▶ _Task statement_
Each entry that follows is to be duplicated exactly, without its images.

▶ _Materials provided_
..........

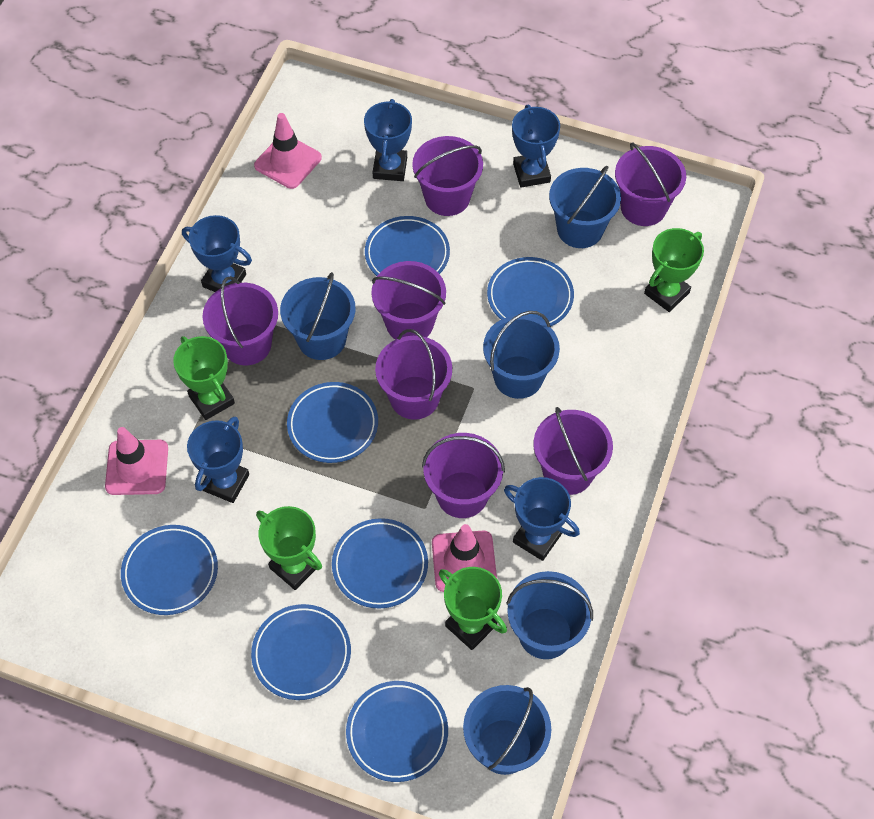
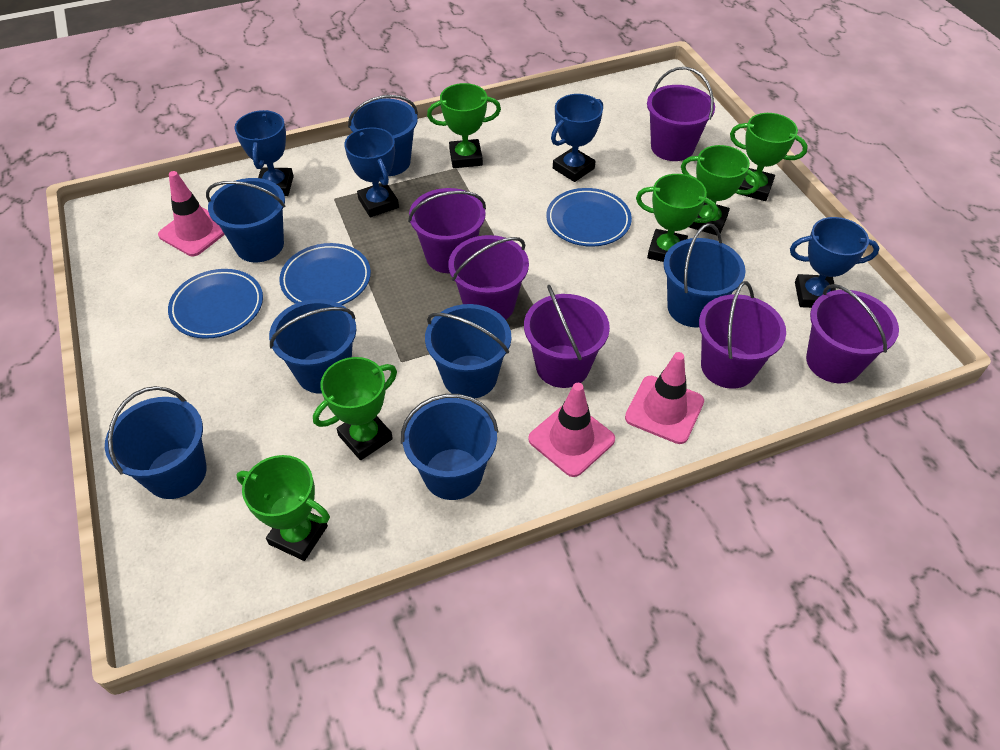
blue bucket: 5 -> 7
blue plate: 7 -> 3
blue trophy: 5 -> 4
green trophy: 4 -> 6
purple bucket: 7 -> 6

..........

▶ _Output_
blue bucket: 5 -> 7
blue plate: 7 -> 3
blue trophy: 5 -> 4
green trophy: 4 -> 6
purple bucket: 7 -> 6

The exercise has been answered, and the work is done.